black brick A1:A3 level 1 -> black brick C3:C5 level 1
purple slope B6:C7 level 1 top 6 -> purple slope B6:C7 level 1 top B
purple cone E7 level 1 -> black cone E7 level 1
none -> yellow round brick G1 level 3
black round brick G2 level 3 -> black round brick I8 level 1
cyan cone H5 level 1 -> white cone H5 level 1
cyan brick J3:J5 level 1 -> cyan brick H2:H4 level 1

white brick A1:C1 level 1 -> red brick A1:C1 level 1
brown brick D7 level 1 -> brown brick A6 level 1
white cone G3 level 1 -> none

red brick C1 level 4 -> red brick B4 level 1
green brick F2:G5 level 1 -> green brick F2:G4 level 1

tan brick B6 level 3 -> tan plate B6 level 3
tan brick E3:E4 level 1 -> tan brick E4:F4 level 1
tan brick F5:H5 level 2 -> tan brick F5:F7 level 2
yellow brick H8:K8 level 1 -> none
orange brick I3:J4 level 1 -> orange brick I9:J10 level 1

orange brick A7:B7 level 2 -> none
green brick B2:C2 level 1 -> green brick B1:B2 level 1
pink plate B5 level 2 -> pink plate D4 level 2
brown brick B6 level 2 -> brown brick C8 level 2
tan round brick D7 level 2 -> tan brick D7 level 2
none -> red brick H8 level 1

-------

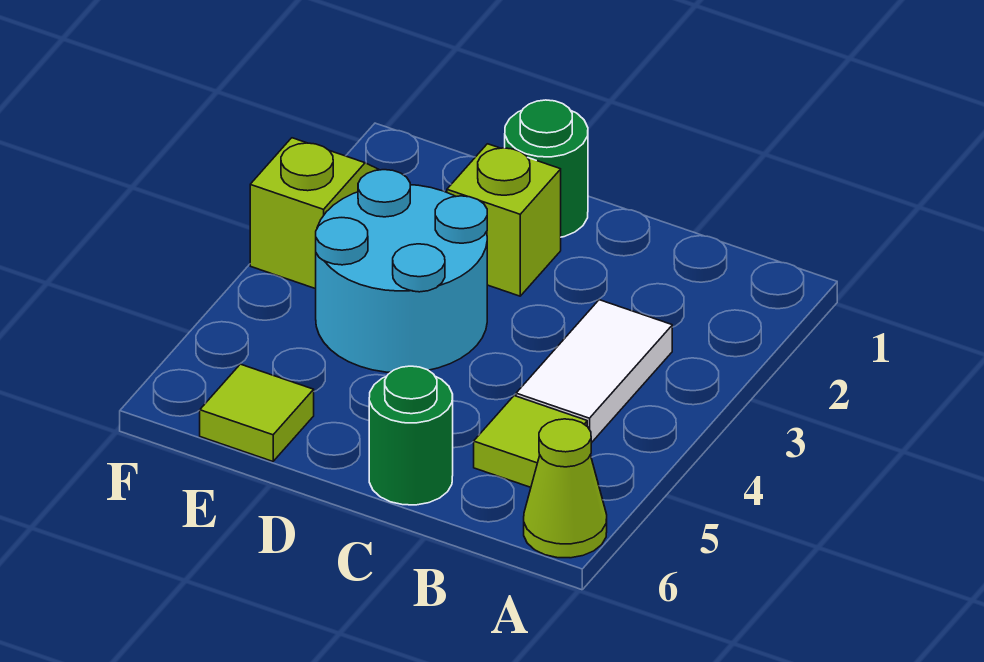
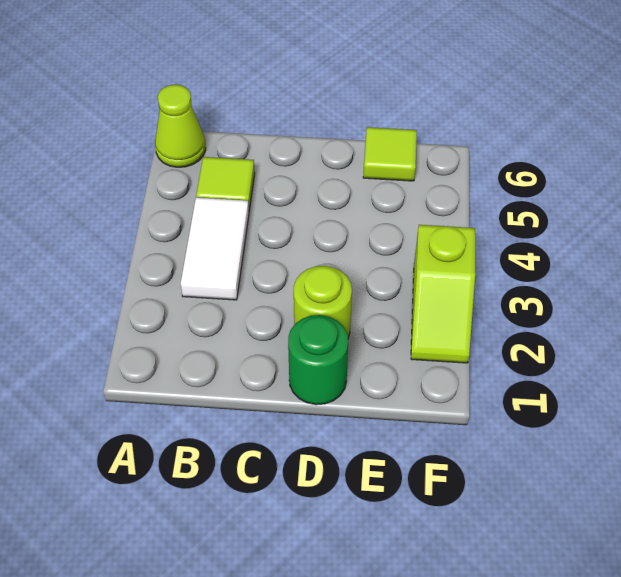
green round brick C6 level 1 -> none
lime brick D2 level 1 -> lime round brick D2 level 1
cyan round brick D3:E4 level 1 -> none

-------

▶ About this exercise: Print exactly the lines above, between the one holding "tan brick F5:H5" and the one holding "none -> red brick H8 level 1", inclusive, and nothing besides.

▶ Reply to the exercise:
tan brick F5:H5 level 2 -> tan brick F5:F7 level 2
yellow brick H8:K8 level 1 -> none
orange brick I3:J4 level 1 -> orange brick I9:J10 level 1

orange brick A7:B7 level 2 -> none
green brick B2:C2 level 1 -> green brick B1:B2 level 1
pink plate B5 level 2 -> pink plate D4 level 2
brown brick B6 level 2 -> brown brick C8 level 2
tan round brick D7 level 2 -> tan brick D7 level 2
none -> red brick H8 level 1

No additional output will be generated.